» Exercise requirements: Give the entries again exactly; drop the pictures.

Image comparison data
────────

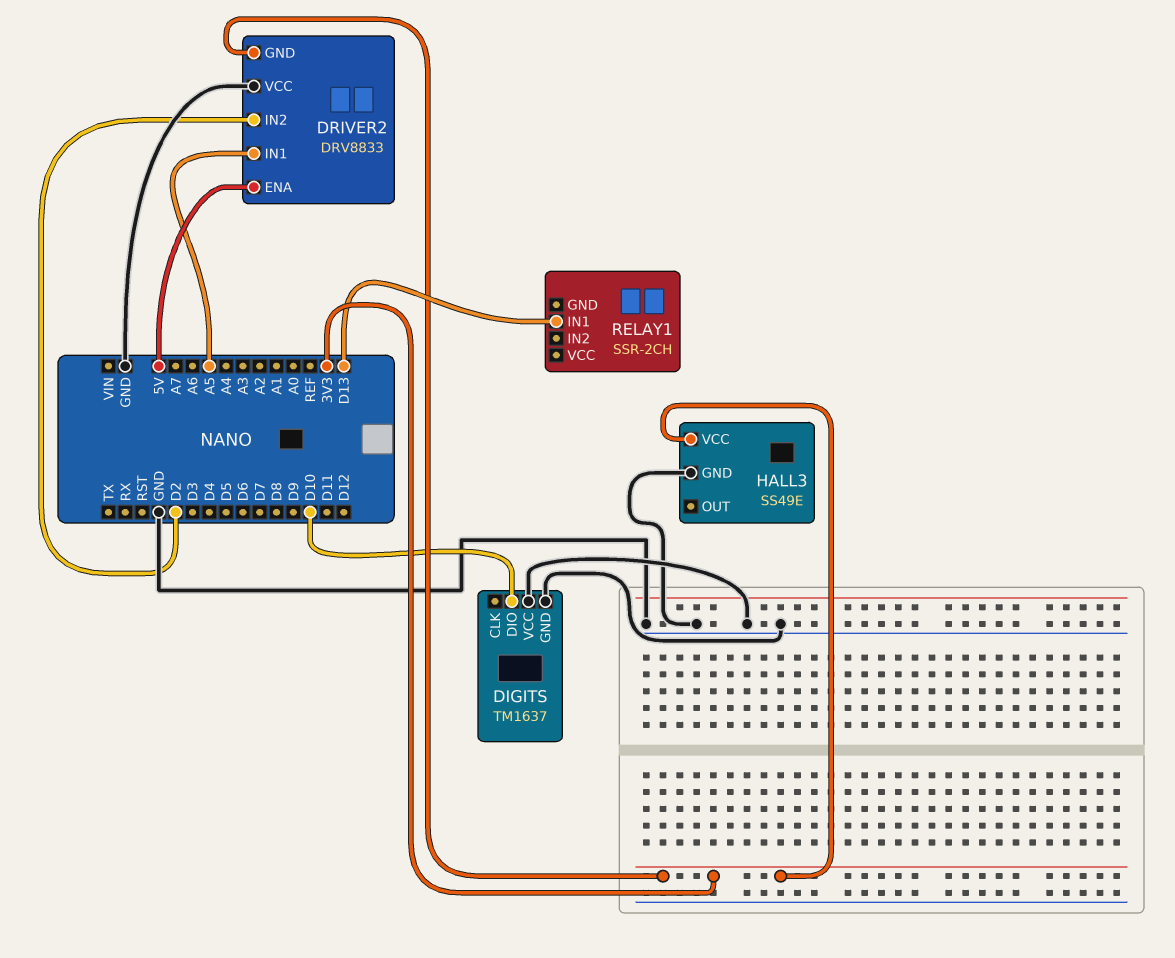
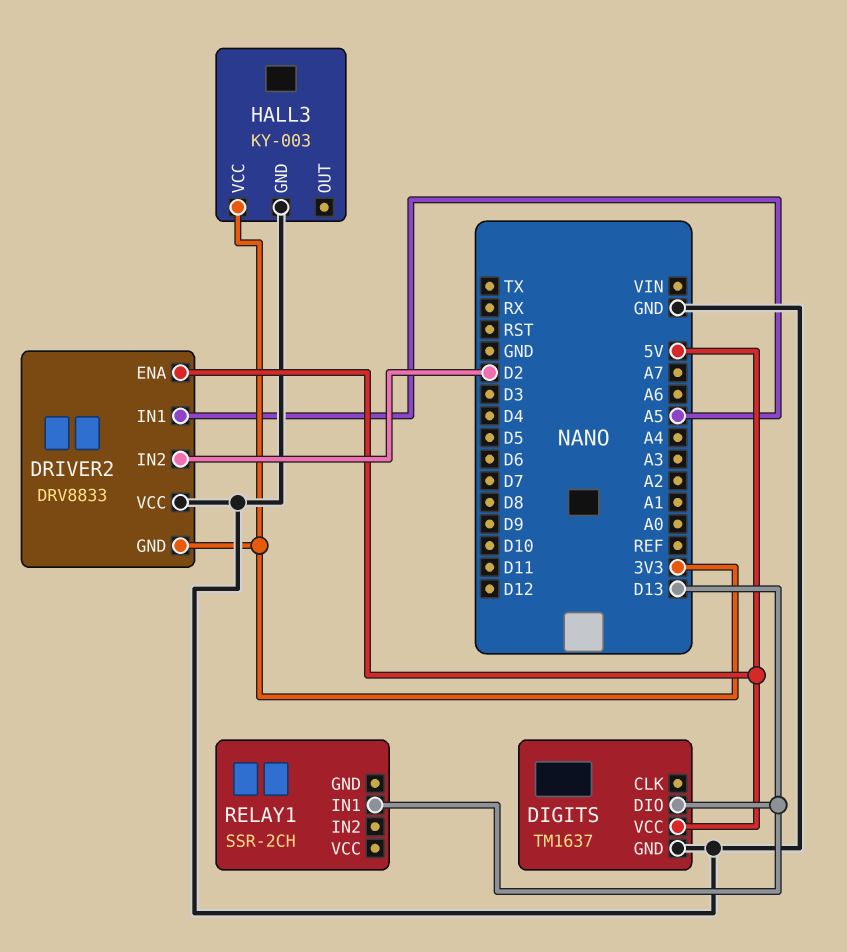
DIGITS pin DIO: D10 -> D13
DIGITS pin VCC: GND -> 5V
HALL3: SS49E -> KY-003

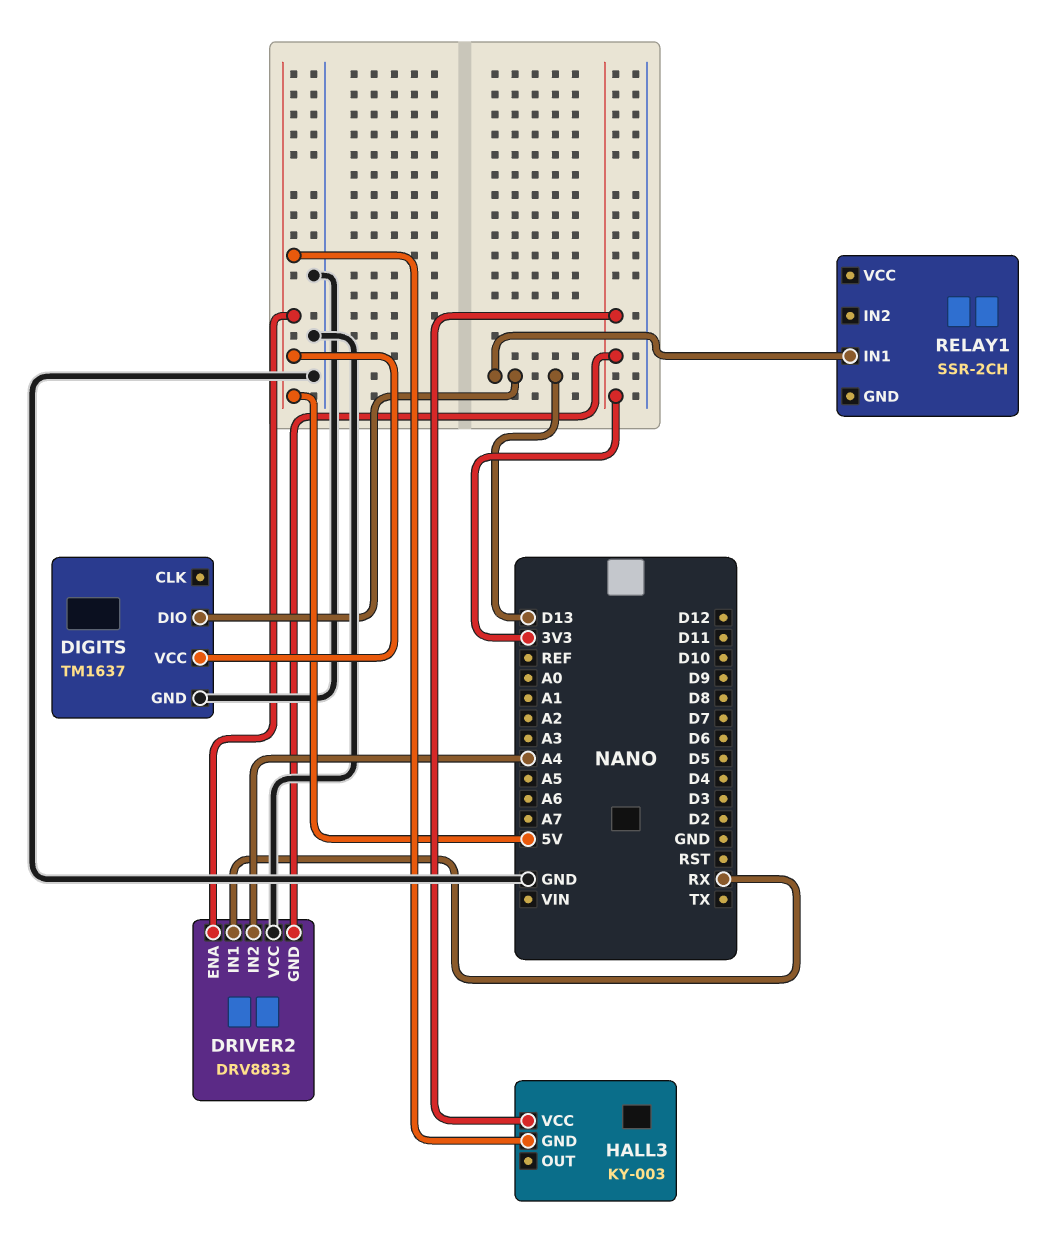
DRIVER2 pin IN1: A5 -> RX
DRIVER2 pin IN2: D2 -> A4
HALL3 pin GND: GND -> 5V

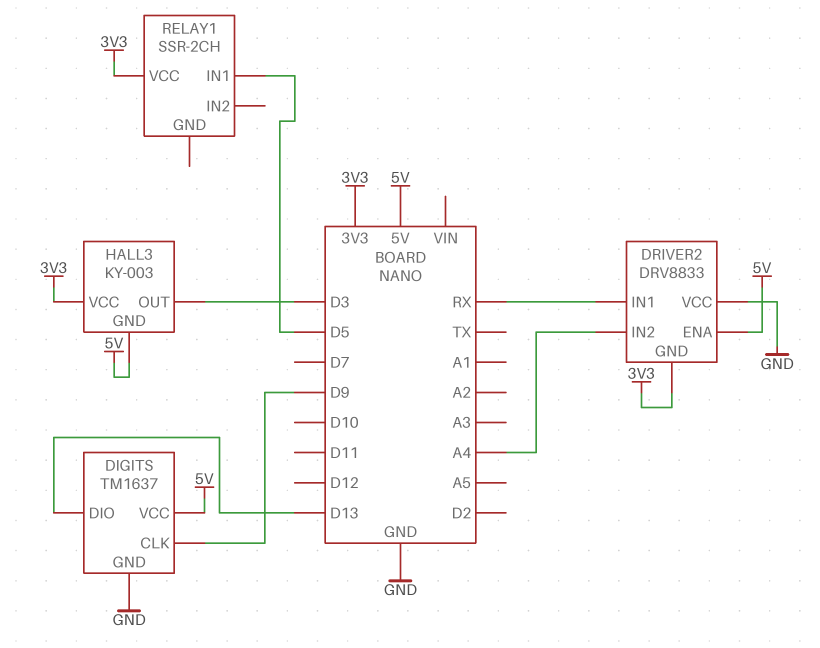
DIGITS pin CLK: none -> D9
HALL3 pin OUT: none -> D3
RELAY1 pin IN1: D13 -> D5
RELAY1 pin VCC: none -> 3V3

────────

» Exercise response:
DIGITS pin DIO: D10 -> D13
DIGITS pin VCC: GND -> 5V
HALL3: SS49E -> KY-003

DRIVER2 pin IN1: A5 -> RX
DRIVER2 pin IN2: D2 -> A4
HALL3 pin GND: GND -> 5V

DIGITS pin CLK: none -> D9
HALL3 pin OUT: none -> D3
RELAY1 pin IN1: D13 -> D5
RELAY1 pin VCC: none -> 3V3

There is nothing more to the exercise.